EXERCISE INPUT |

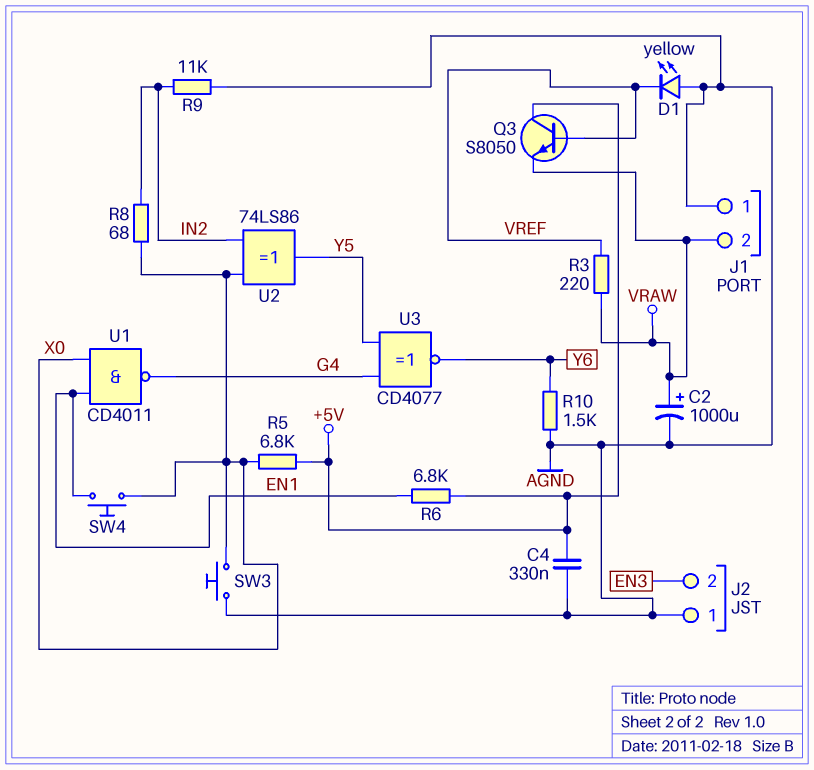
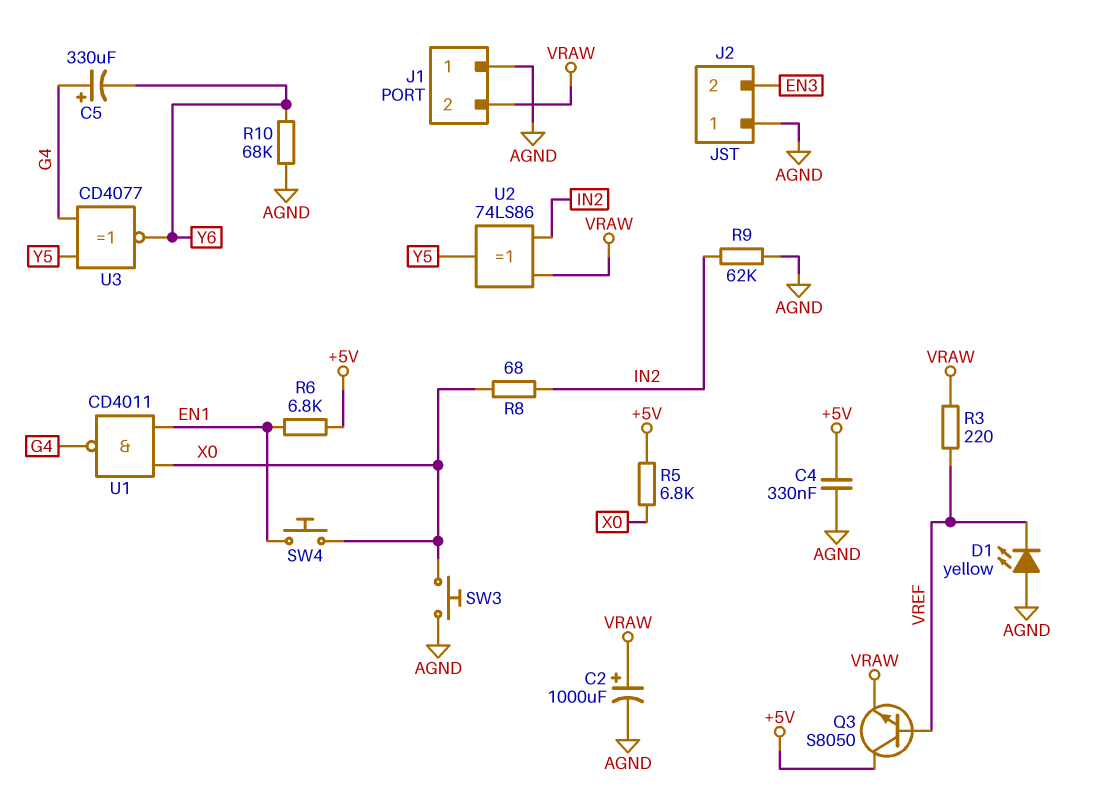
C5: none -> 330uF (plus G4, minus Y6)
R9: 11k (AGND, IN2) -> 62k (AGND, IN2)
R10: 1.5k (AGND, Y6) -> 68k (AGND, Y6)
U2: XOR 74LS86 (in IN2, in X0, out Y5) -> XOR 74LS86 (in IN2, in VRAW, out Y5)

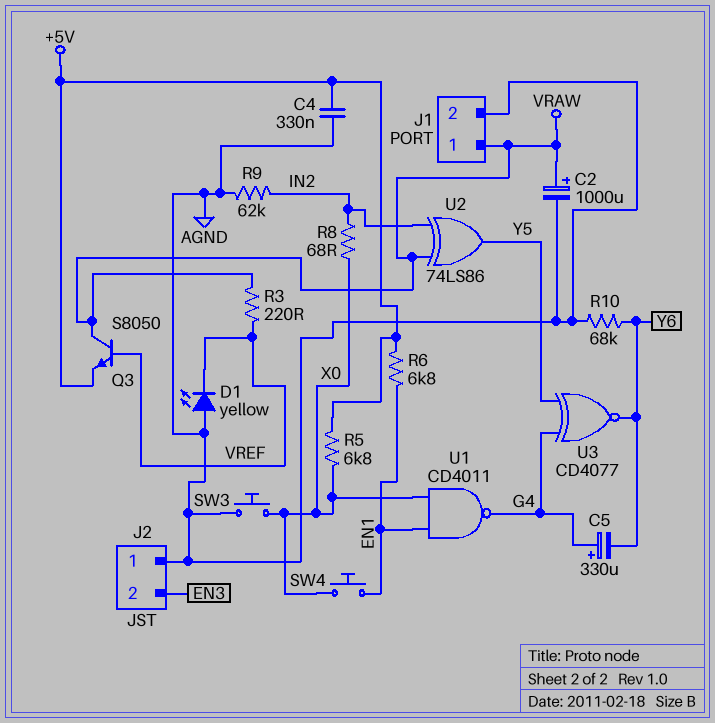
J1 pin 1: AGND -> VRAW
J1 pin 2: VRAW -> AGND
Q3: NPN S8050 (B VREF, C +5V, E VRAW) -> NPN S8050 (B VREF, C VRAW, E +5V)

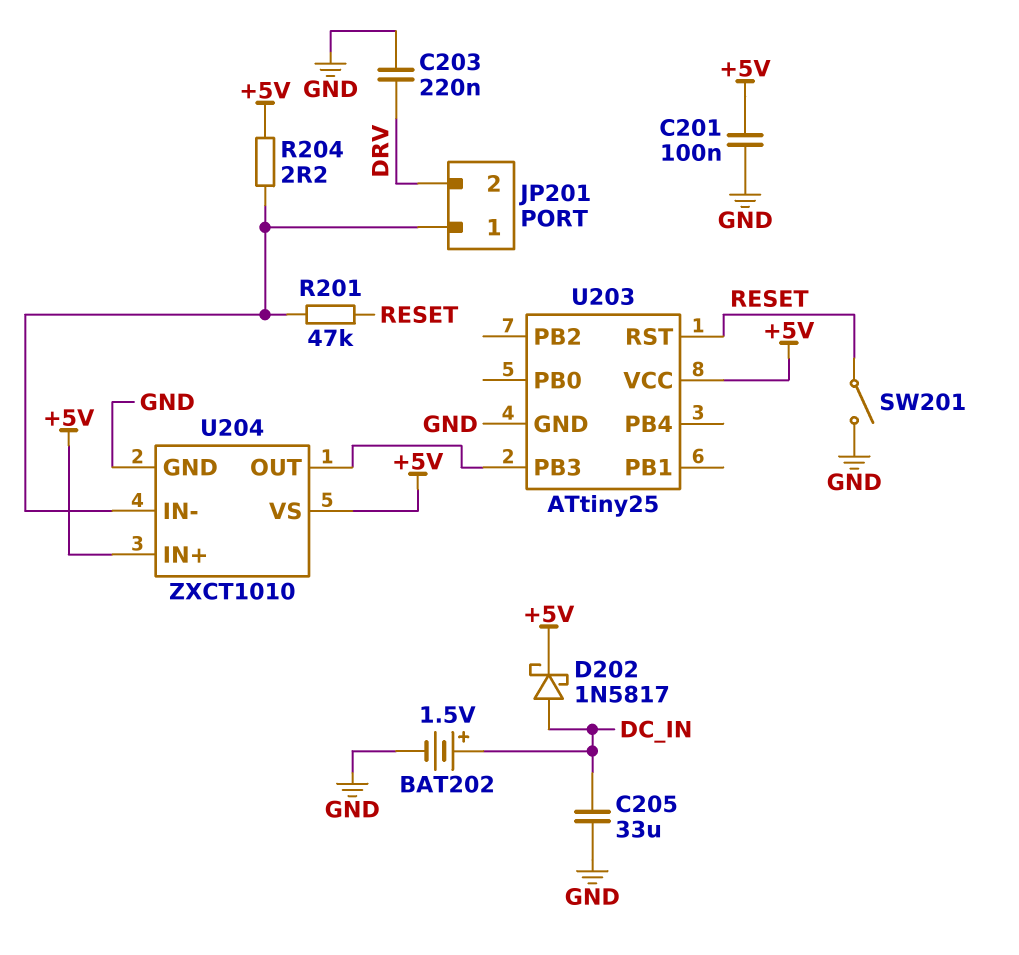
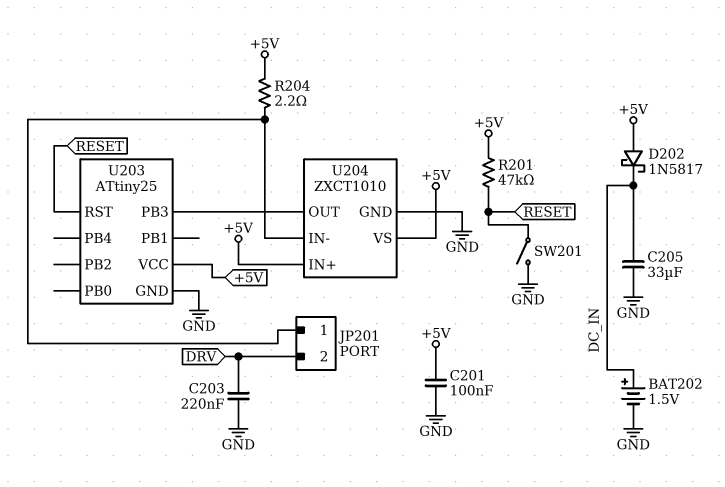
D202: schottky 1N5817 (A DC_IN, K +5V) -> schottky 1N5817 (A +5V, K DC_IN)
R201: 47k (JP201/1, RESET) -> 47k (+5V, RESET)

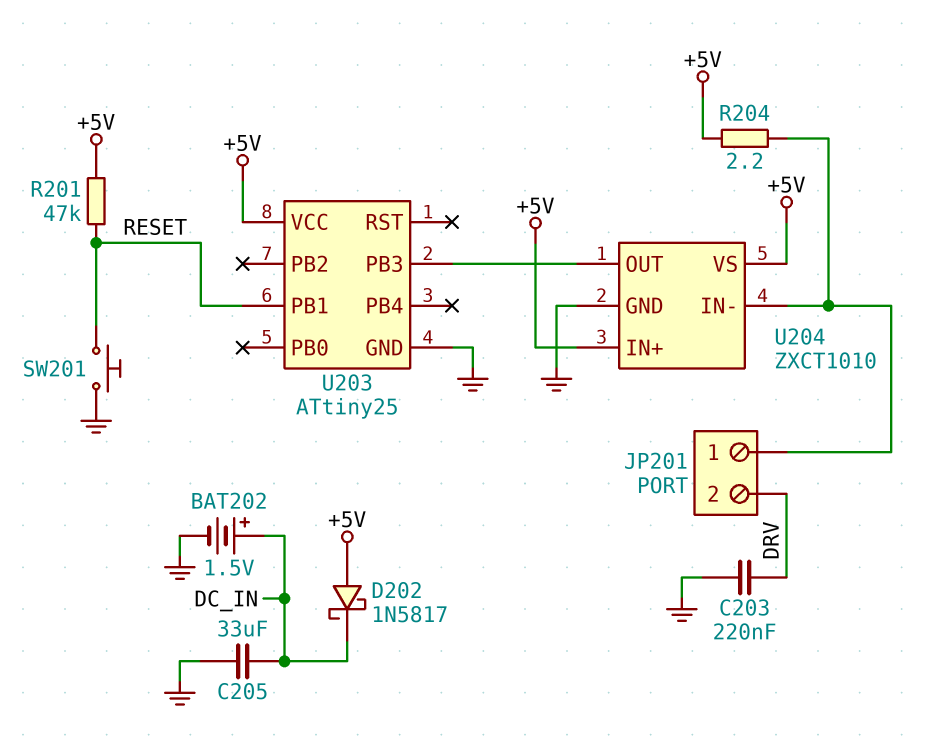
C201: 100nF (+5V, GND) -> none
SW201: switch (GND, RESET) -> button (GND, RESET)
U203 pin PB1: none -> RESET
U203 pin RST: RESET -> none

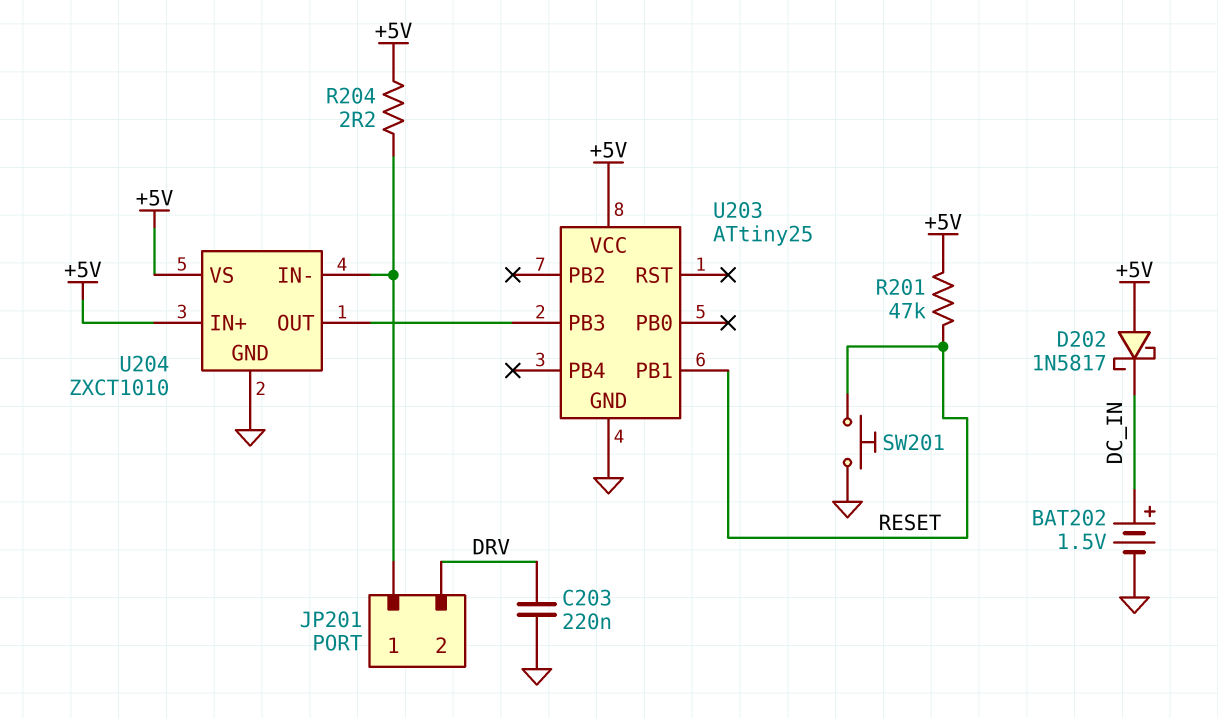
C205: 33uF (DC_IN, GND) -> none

HOW TO COMPLETE THIS TASK | Restate only the lines running from the start of the material above through the line containing "D202: schottky 1N5817", ends included. No pictures.

RESULT |
C5: none -> 330uF (plus G4, minus Y6)
R9: 11k (AGND, IN2) -> 62k (AGND, IN2)
R10: 1.5k (AGND, Y6) -> 68k (AGND, Y6)
U2: XOR 74LS86 (in IN2, in X0, out Y5) -> XOR 74LS86 (in IN2, in VRAW, out Y5)

J1 pin 1: AGND -> VRAW
J1 pin 2: VRAW -> AGND
Q3: NPN S8050 (B VREF, C +5V, E VRAW) -> NPN S8050 (B VREF, C VRAW, E +5V)

D202: schottky 1N5817 (A DC_IN, K +5V) -> schottky 1N5817 (A +5V, K DC_IN)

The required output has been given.